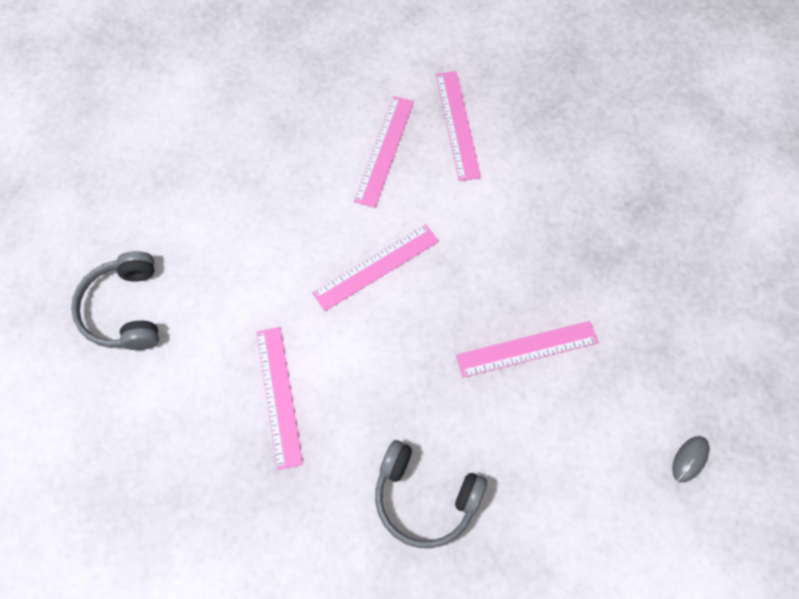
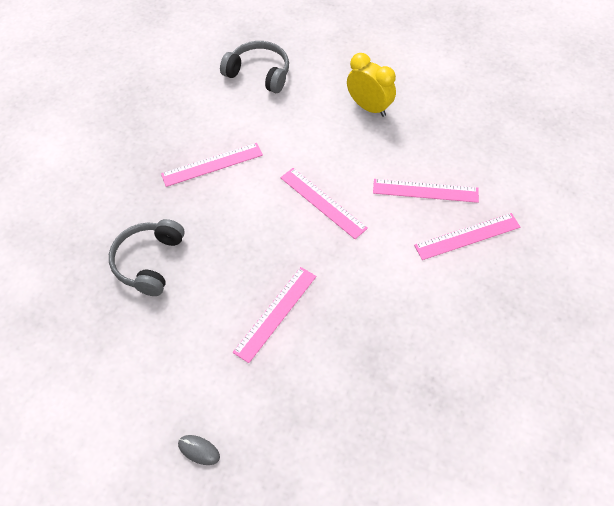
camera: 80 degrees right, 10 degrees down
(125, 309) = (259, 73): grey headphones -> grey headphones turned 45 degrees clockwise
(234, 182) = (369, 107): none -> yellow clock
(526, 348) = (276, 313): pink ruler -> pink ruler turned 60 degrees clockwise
+ + +
▸ **TASK GOAL**: Only the lines from the one bearing "(234, 182) = (369, 107): none -> yellow clock" to the end of the material belong in the answer; set them down verbatim.

▸ **SOLUTION TO THE EXERCISE**:
(234, 182) = (369, 107): none -> yellow clock
(526, 348) = (276, 313): pink ruler -> pink ruler turned 60 degrees clockwise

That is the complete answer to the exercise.